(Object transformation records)

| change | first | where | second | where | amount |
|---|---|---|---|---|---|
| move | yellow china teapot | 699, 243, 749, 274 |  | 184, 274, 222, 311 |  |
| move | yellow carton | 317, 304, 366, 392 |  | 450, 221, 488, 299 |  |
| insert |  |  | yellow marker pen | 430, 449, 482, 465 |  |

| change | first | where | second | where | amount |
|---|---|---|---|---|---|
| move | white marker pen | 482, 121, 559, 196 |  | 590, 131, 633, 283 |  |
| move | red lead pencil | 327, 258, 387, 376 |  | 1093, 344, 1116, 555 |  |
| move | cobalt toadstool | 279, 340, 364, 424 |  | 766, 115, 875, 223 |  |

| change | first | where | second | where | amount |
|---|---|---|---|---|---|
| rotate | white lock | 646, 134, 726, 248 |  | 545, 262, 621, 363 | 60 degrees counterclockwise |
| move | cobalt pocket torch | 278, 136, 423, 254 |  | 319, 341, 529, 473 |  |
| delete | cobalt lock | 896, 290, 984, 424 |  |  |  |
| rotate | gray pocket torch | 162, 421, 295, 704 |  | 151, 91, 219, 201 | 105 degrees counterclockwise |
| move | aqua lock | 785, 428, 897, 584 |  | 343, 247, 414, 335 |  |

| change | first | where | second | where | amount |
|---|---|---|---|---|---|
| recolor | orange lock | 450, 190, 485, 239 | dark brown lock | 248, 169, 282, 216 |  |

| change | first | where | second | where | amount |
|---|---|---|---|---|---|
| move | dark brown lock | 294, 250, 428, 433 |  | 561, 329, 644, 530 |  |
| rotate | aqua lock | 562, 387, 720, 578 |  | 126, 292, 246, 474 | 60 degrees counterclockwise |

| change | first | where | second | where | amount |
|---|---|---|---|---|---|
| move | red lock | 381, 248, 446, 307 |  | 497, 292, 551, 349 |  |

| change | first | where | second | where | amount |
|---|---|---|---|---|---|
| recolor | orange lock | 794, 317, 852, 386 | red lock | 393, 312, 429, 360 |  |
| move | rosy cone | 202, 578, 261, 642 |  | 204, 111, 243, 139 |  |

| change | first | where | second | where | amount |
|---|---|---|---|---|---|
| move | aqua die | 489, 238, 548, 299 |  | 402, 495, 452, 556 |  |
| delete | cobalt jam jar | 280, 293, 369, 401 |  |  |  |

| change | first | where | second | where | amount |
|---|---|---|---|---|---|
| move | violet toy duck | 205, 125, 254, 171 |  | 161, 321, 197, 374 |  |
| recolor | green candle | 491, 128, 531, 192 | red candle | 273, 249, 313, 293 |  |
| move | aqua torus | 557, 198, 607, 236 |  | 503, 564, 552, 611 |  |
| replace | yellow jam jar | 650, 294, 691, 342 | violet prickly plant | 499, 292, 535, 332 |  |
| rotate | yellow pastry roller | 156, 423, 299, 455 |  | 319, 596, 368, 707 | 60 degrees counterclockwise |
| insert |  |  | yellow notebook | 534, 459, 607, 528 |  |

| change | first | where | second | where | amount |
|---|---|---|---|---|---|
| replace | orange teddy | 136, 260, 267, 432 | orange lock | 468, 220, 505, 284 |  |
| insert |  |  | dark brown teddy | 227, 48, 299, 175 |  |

__DIRECTIONS FOR THIS TASK__:
The lines above should be duplicated exactly.

__EXERCISE RESPONSE__:
| change | first | where | second | where | amount |
|---|---|---|---|---|---|
| move | yellow china teapot | 699, 243, 749, 274 |  | 184, 274, 222, 311 |  |
| move | yellow carton | 317, 304, 366, 392 |  | 450, 221, 488, 299 |  |
| insert |  |  | yellow marker pen | 430, 449, 482, 465 |  |

| change | first | where | second | where | amount |
|---|---|---|---|---|---|
| move | white marker pen | 482, 121, 559, 196 |  | 590, 131, 633, 283 |  |
| move | red lead pencil | 327, 258, 387, 376 |  | 1093, 344, 1116, 555 |  |
| move | cobalt toadstool | 279, 340, 364, 424 |  | 766, 115, 875, 223 |  |

| change | first | where | second | where | amount |
|---|---|---|---|---|---|
| rotate | white lock | 646, 134, 726, 248 |  | 545, 262, 621, 363 | 60 degrees counterclockwise |
| move | cobalt pocket torch | 278, 136, 423, 254 |  | 319, 341, 529, 473 |  |
| delete | cobalt lock | 896, 290, 984, 424 |  |  |  |
| rotate | gray pocket torch | 162, 421, 295, 704 |  | 151, 91, 219, 201 | 105 degrees counterclockwise |
| move | aqua lock | 785, 428, 897, 584 |  | 343, 247, 414, 335 |  |

| change | first | where | second | where | amount |
|---|---|---|---|---|---|
| recolor | orange lock | 450, 190, 485, 239 | dark brown lock | 248, 169, 282, 216 |  |

| change | first | where | second | where | amount |
|---|---|---|---|---|---|
| move | dark brown lock | 294, 250, 428, 433 |  | 561, 329, 644, 530 |  |
| rotate | aqua lock | 562, 387, 720, 578 |  | 126, 292, 246, 474 | 60 degrees counterclockwise |

| change | first | where | second | where | amount |
|---|---|---|---|---|---|
| move | red lock | 381, 248, 446, 307 |  | 497, 292, 551, 349 |  |

| change | first | where | second | where | amount |
|---|---|---|---|---|---|
| recolor | orange lock | 794, 317, 852, 386 | red lock | 393, 312, 429, 360 |  |
| move | rosy cone | 202, 578, 261, 642 |  | 204, 111, 243, 139 |  |

| change | first | where | second | where | amount |
|---|---|---|---|---|---|
| move | aqua die | 489, 238, 548, 299 |  | 402, 495, 452, 556 |  |
| delete | cobalt jam jar | 280, 293, 369, 401 |  |  |  |

| change | first | where | second | where | amount |
|---|---|---|---|---|---|
| move | violet toy duck | 205, 125, 254, 171 |  | 161, 321, 197, 374 |  |
| recolor | green candle | 491, 128, 531, 192 | red candle | 273, 249, 313, 293 |  |
| move | aqua torus | 557, 198, 607, 236 |  | 503, 564, 552, 611 |  |
| replace | yellow jam jar | 650, 294, 691, 342 | violet prickly plant | 499, 292, 535, 332 |  |
| rotate | yellow pastry roller | 156, 423, 299, 455 |  | 319, 596, 368, 707 | 60 degrees counterclockwise |
| insert |  |  | yellow notebook | 534, 459, 607, 528 |  |

| change | first | where | second | where | amount |
|---|---|---|---|---|---|
| replace | orange teddy | 136, 260, 267, 432 | orange lock | 468, 220, 505, 284 |  |
| insert |  |  | dark brown teddy | 227, 48, 299, 175 |  |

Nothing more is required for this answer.